WHAT YOU SHOULD DO -> Your answer should repeat every line of the records below in which the word "orange" appears.

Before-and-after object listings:
——

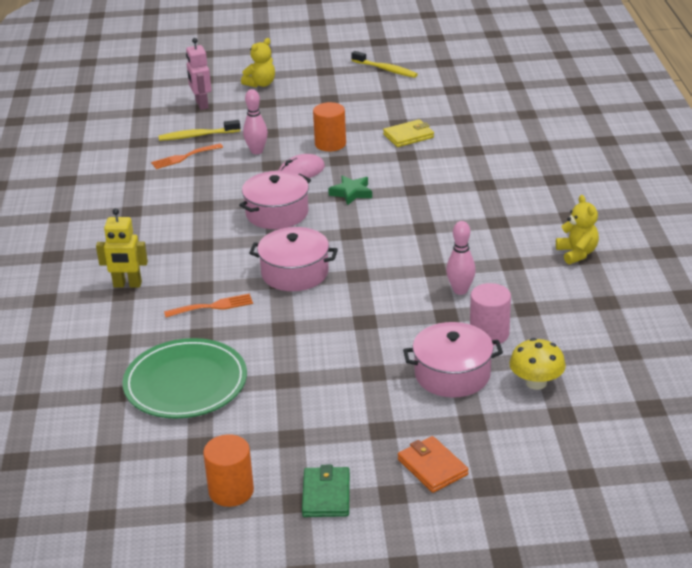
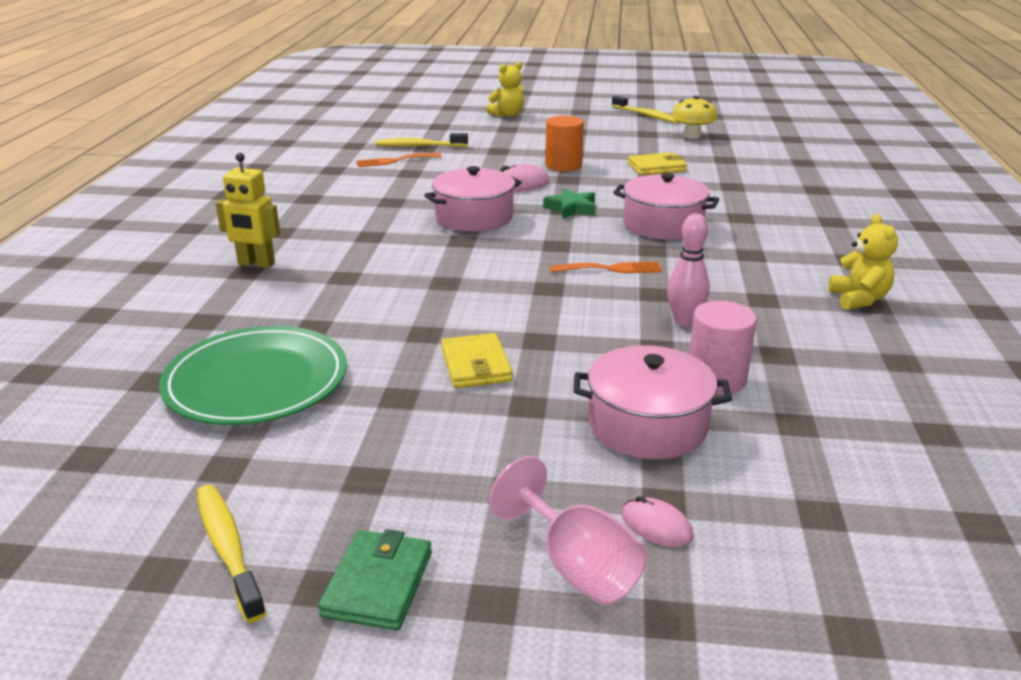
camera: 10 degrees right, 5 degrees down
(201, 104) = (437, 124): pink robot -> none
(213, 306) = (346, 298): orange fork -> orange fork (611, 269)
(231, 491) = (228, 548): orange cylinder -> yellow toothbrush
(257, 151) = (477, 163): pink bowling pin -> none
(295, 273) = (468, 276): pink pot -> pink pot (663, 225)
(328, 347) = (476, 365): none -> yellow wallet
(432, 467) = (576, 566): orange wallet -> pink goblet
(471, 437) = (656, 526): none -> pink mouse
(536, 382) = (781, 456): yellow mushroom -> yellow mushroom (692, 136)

——

ANSWER BOX ->
(213, 306) = (346, 298): orange fork -> orange fork (611, 269)
(231, 491) = (228, 548): orange cylinder -> yellow toothbrush
(432, 467) = (576, 566): orange wallet -> pink goblet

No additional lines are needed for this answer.